### Records for the task

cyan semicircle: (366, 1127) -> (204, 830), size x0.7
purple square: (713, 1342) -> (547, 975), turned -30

...

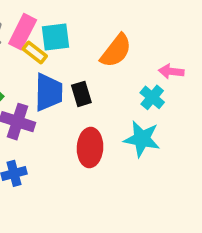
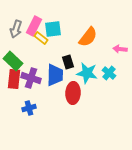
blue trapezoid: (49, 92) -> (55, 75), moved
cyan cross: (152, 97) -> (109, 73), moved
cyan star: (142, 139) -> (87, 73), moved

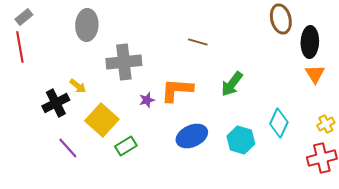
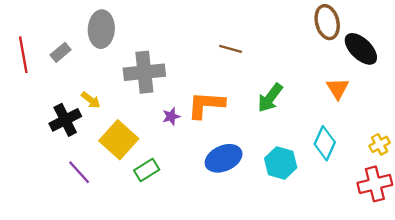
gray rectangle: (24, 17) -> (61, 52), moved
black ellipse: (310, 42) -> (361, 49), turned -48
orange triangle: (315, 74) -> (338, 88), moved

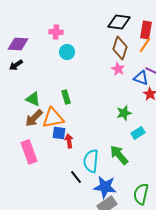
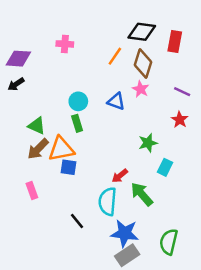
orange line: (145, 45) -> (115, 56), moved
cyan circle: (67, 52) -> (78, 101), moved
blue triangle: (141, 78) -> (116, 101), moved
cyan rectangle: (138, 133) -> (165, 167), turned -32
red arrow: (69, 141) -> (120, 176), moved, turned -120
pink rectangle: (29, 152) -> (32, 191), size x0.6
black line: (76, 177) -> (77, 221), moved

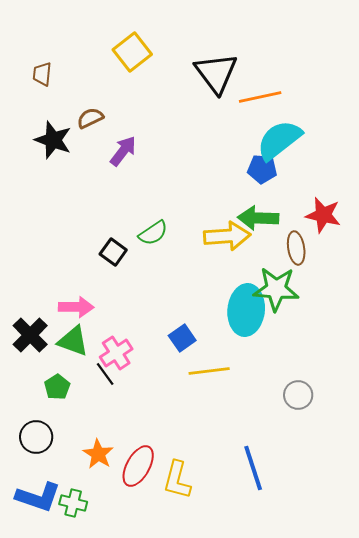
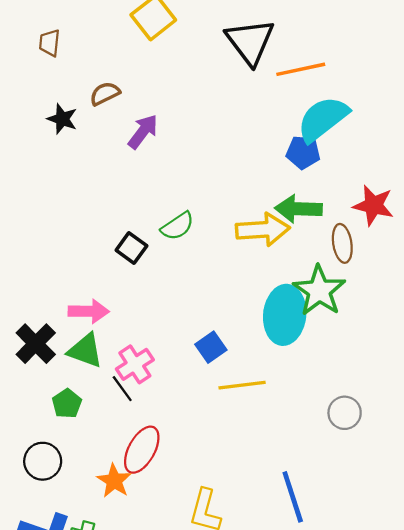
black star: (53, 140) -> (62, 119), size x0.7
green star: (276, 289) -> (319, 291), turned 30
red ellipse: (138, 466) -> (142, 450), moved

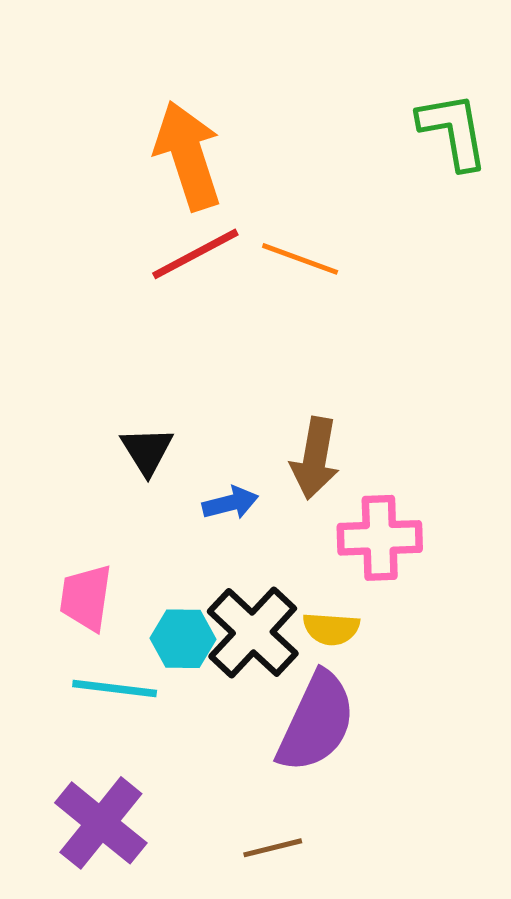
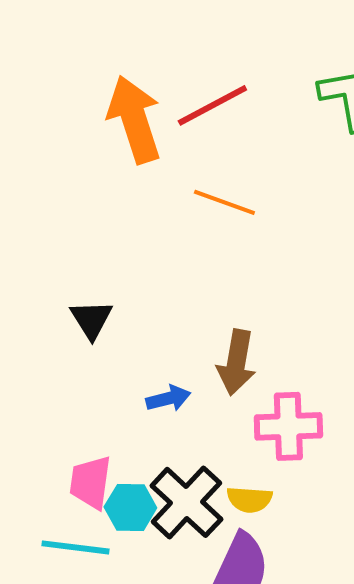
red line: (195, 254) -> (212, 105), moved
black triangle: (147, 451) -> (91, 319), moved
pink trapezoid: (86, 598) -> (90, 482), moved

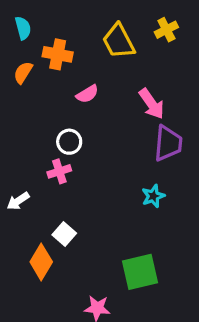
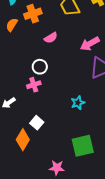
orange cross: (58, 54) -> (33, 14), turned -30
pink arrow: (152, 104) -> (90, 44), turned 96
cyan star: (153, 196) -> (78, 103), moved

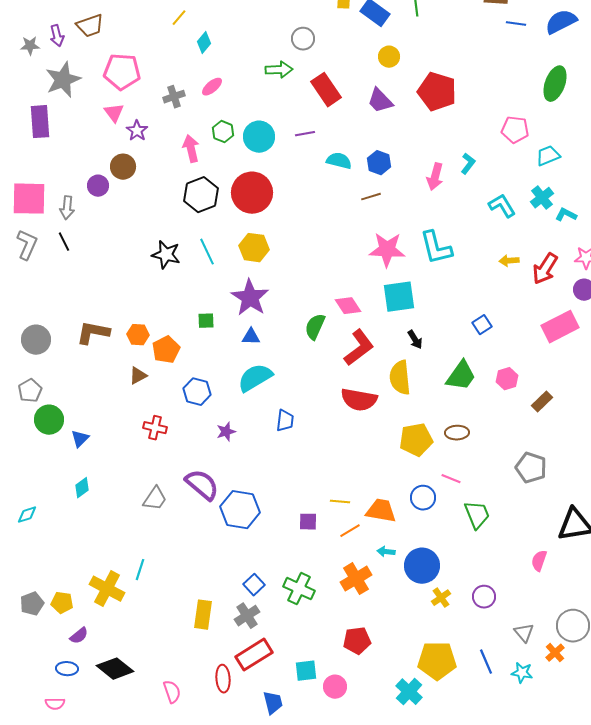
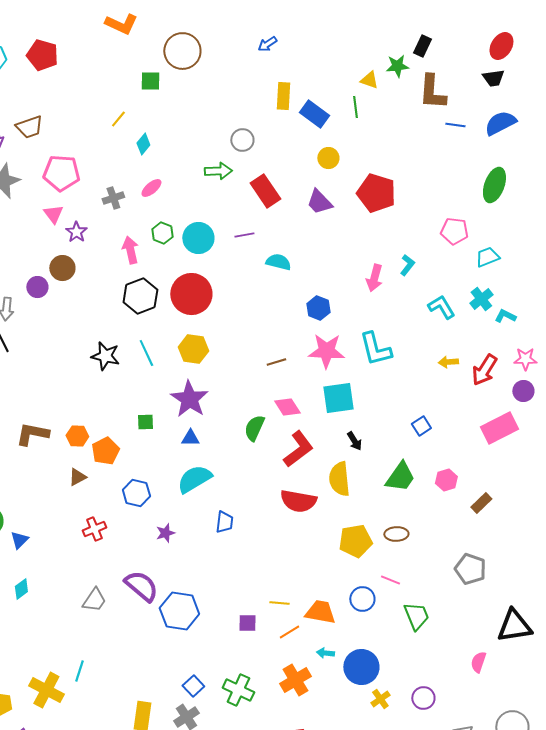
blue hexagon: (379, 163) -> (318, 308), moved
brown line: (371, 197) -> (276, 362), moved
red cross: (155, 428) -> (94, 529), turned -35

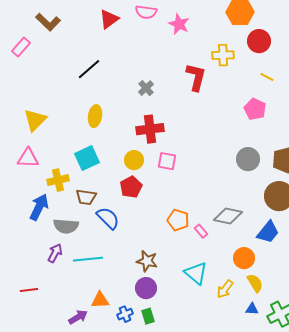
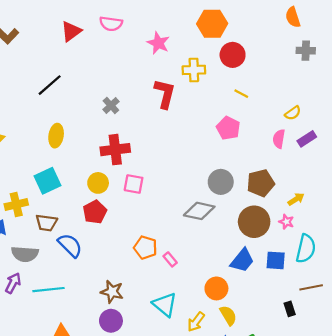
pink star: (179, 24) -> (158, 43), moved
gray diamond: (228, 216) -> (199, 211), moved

### Work to be completed
Across the entries above, work out how many lines hold "rectangle". The answer is that number alone.

### Answer to the exercise
3